### EXERCISE
Which lines in the rows below contain the string "behind"? Gather every such line in full, and count only matches with the same capitalization.

### WORKING DATA
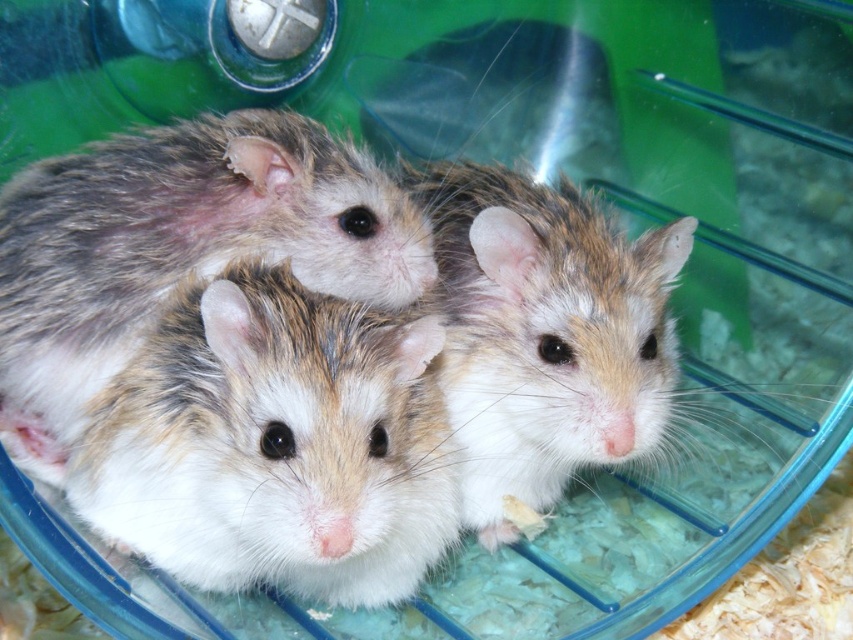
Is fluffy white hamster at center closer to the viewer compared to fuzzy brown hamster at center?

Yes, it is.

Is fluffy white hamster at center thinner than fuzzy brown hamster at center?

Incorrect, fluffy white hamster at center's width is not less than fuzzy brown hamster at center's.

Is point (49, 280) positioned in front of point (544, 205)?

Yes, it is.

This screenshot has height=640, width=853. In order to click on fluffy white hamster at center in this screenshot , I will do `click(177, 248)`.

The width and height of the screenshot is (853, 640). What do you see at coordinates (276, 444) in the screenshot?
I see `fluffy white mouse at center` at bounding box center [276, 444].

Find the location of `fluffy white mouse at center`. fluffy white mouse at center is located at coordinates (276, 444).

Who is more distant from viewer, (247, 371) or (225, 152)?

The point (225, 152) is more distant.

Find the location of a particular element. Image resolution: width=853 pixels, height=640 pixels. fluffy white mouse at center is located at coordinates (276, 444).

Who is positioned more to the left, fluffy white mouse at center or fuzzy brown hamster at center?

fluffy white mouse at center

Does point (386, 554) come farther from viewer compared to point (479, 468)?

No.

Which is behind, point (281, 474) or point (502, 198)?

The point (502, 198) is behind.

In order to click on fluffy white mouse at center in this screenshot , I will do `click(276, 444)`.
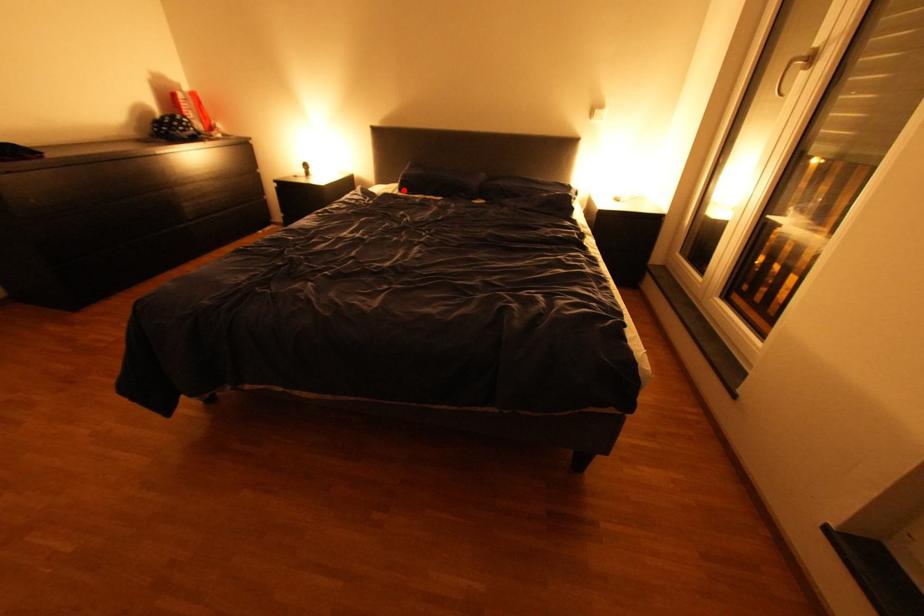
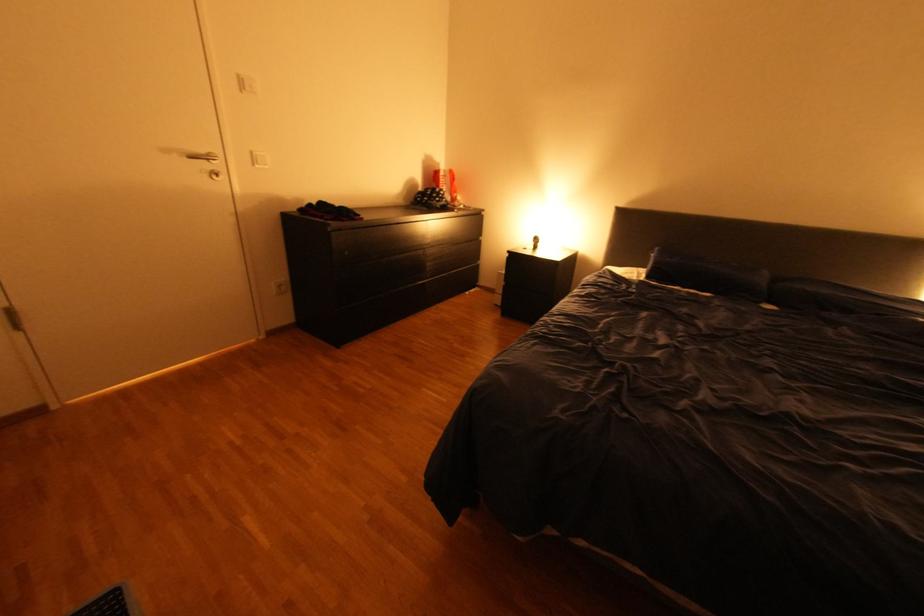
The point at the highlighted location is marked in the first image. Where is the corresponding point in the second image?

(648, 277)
...
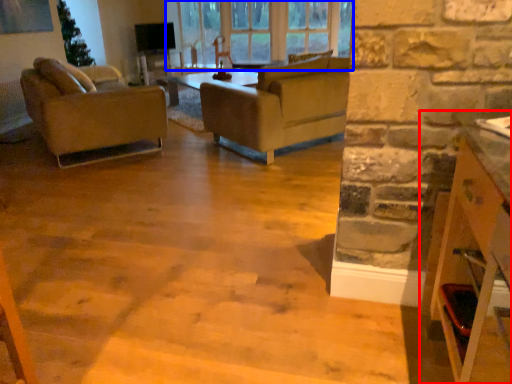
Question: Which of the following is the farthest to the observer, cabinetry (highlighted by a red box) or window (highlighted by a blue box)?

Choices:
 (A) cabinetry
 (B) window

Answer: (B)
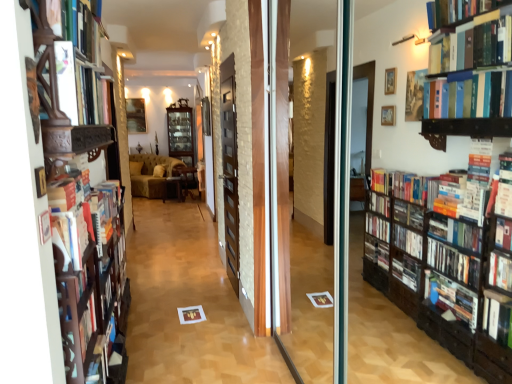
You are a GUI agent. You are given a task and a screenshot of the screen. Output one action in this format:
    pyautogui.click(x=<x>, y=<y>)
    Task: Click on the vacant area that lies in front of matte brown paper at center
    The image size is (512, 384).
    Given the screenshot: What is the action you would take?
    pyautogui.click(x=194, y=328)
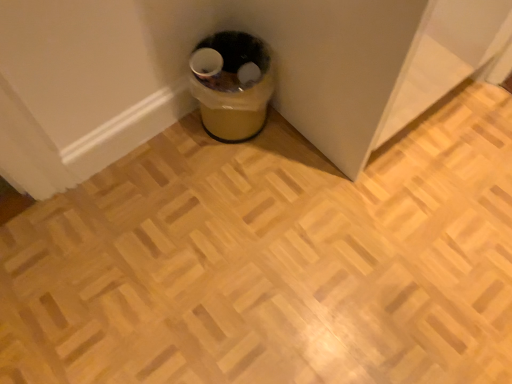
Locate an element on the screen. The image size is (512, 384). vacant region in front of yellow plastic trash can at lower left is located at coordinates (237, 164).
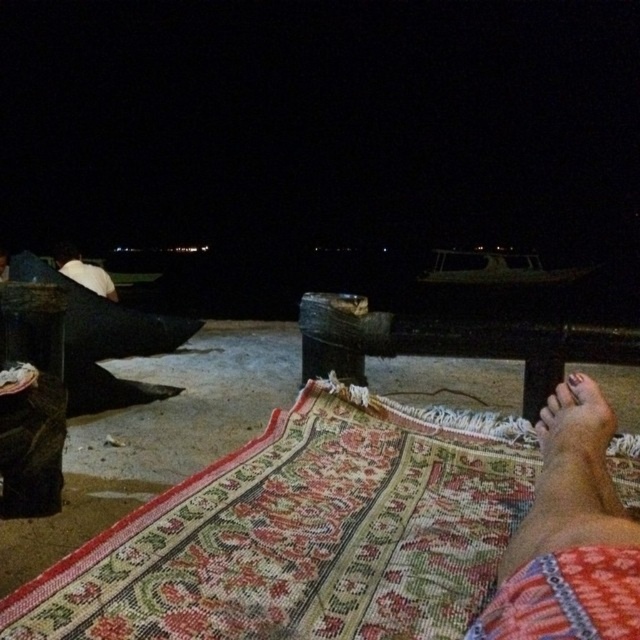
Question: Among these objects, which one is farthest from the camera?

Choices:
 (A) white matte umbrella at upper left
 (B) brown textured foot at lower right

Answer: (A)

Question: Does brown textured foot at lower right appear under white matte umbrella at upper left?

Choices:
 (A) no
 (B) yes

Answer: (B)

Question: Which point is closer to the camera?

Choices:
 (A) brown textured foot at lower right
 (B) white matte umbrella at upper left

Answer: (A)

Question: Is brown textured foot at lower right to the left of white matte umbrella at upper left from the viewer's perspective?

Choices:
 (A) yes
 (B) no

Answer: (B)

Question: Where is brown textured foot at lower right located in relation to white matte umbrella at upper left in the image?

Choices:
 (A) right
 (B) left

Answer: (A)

### ANSWER FOR THIS EXERCISE
Which is behind, point (281, 474) or point (502, 198)?
The point (502, 198) is behind.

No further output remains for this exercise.